_TASK STATEMENT:_
For this exercise, output the entries below exactly from the line that holds "POT3 pin GND: 3V3 -> GND" to the line that holds "RFID1 pin SS: GP13 -> GP6", both ends included. No pictures belong in the copy.

==================================================

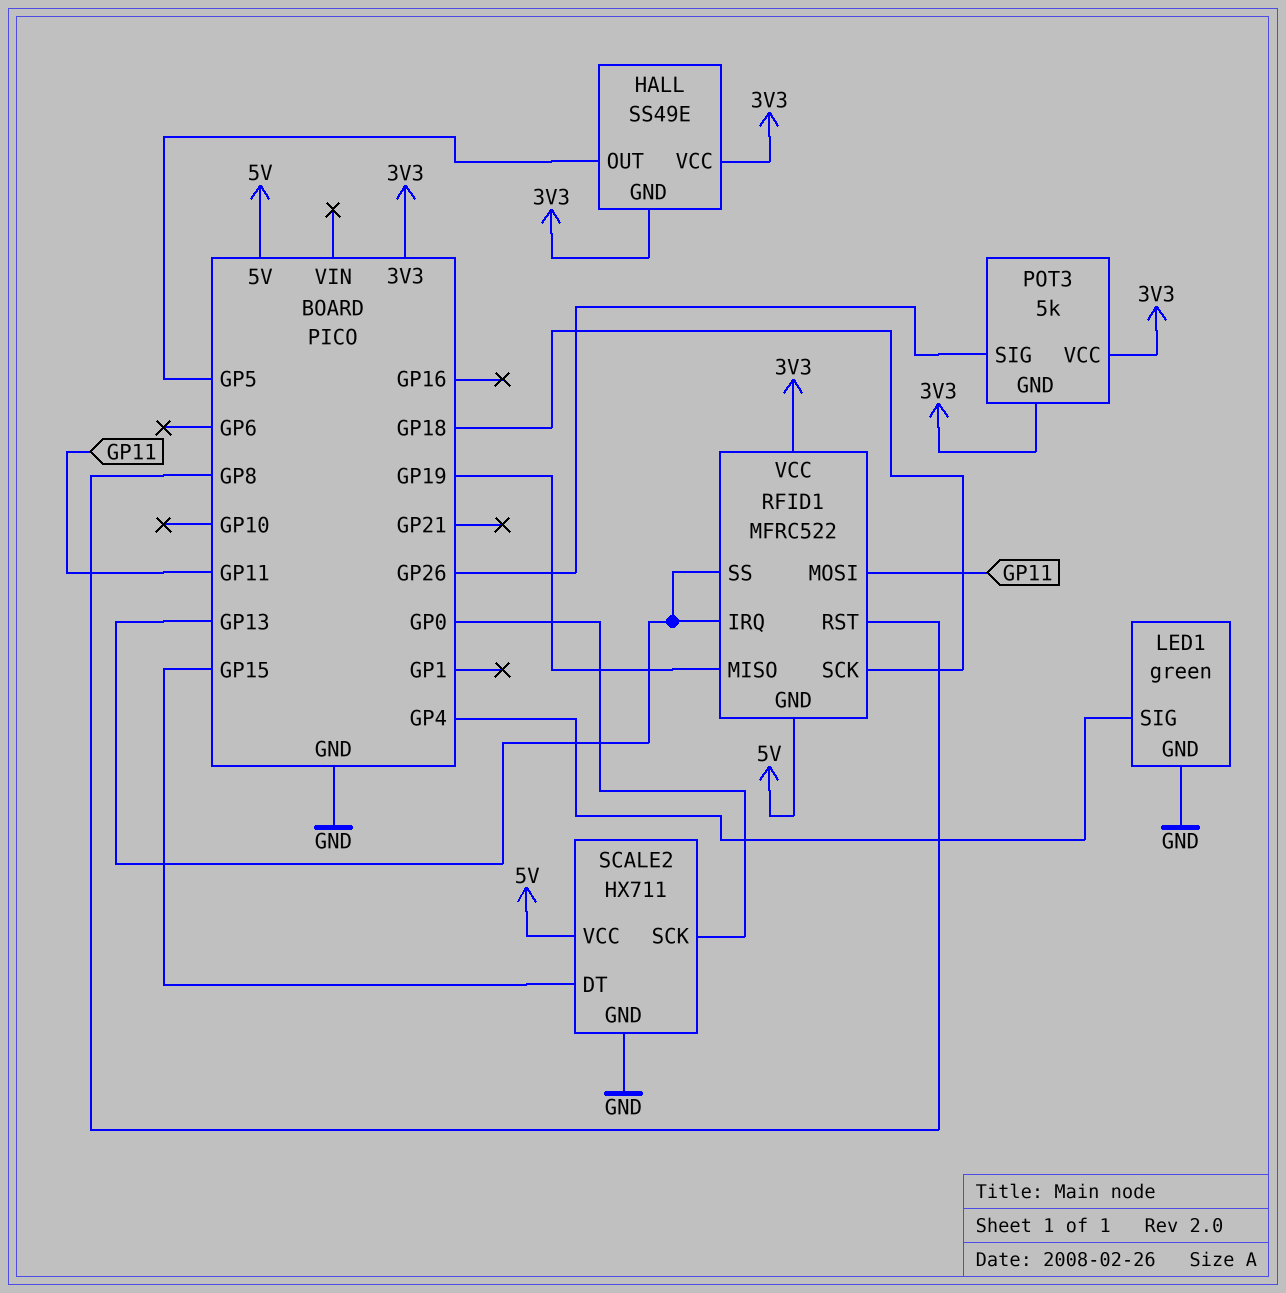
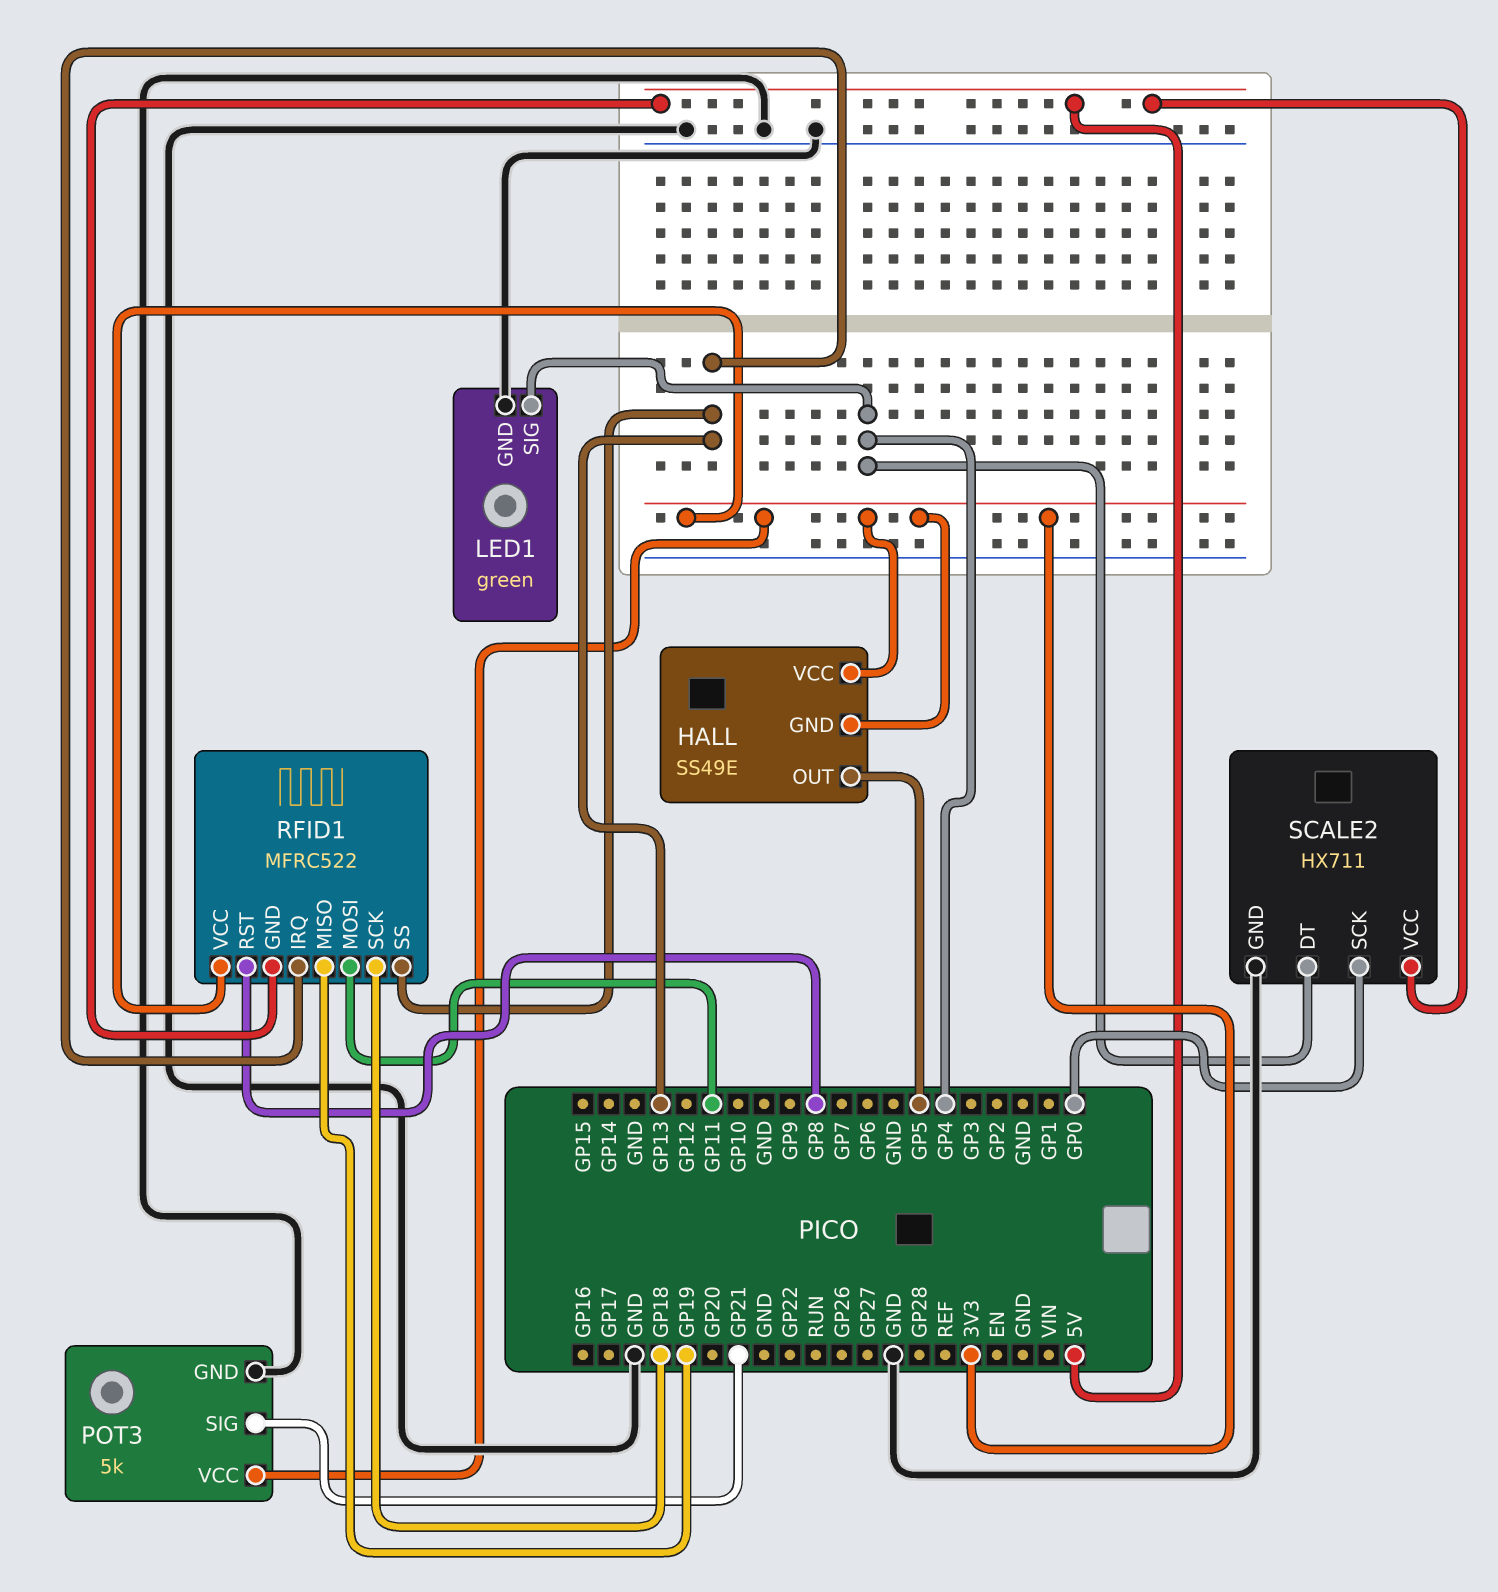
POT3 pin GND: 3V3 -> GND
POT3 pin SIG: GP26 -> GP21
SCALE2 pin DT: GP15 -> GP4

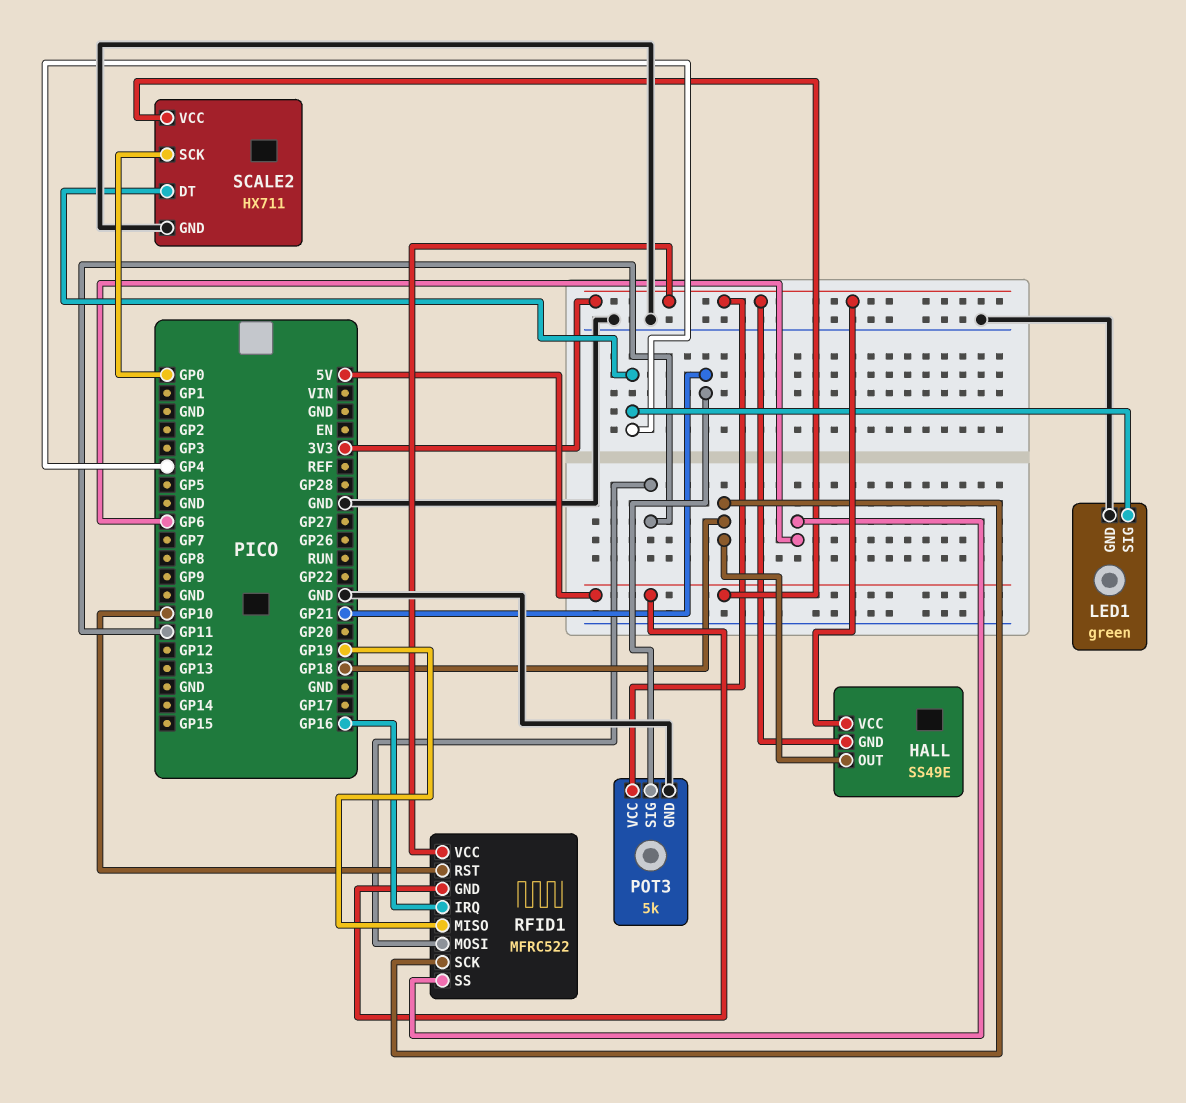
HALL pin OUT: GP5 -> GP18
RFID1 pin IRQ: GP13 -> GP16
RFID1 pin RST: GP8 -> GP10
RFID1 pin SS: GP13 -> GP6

==================================================

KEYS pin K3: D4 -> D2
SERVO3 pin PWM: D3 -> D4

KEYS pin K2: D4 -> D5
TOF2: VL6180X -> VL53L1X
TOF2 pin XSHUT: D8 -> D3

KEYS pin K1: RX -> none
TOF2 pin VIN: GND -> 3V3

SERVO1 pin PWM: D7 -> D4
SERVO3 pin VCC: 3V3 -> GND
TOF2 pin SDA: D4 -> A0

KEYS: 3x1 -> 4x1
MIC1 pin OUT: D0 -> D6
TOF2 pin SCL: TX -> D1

==================================================

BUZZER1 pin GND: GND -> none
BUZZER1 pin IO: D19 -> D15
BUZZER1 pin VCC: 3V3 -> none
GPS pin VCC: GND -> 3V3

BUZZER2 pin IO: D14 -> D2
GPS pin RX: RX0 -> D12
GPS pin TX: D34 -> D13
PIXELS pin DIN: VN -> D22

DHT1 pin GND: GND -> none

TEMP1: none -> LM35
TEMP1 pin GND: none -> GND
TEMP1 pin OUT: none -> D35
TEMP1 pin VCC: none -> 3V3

==================================================

_OUTPUT:_
POT3 pin GND: 3V3 -> GND
POT3 pin SIG: GP26 -> GP21
SCALE2 pin DT: GP15 -> GP4

HALL pin OUT: GP5 -> GP18
RFID1 pin IRQ: GP13 -> GP16
RFID1 pin RST: GP8 -> GP10
RFID1 pin SS: GP13 -> GP6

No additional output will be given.